== Task statement ==
Copy, from the entries below, each line in which the string "camera" appears.

== Information supplied ==
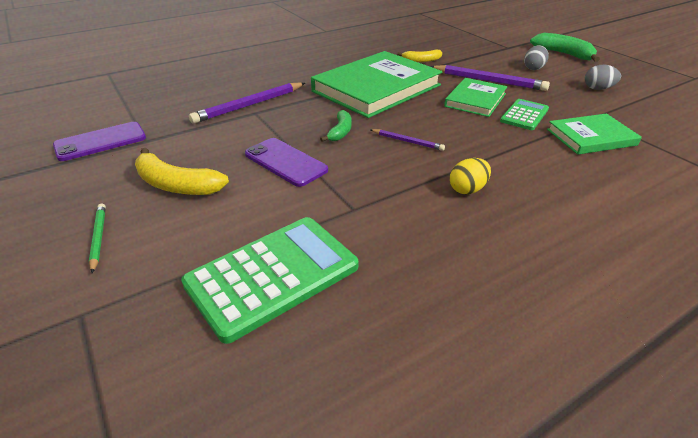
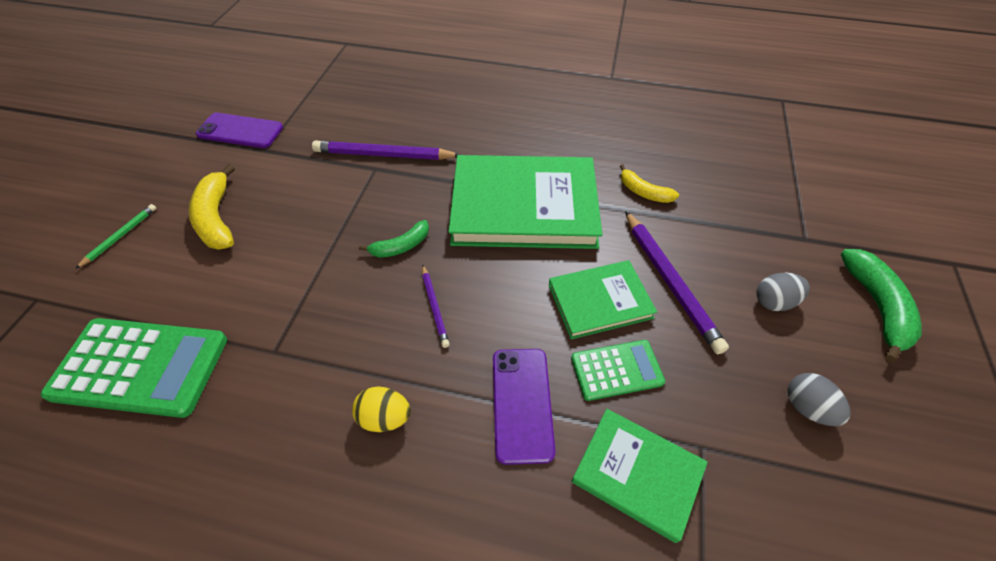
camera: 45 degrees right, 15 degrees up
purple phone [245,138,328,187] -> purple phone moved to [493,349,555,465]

...

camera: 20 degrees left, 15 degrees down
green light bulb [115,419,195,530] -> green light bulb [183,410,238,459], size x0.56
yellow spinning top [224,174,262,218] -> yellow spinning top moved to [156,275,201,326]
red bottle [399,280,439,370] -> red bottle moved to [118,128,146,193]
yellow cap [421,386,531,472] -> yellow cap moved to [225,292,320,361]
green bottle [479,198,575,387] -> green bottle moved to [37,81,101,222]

==

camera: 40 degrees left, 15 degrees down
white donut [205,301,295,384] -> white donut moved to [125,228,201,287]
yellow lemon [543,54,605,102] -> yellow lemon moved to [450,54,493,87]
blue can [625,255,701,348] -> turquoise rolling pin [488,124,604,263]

== Response ==
camera: 45 degrees right, 15 degrees up
camera: 20 degrees left, 15 degrees down
camera: 40 degrees left, 15 degrees down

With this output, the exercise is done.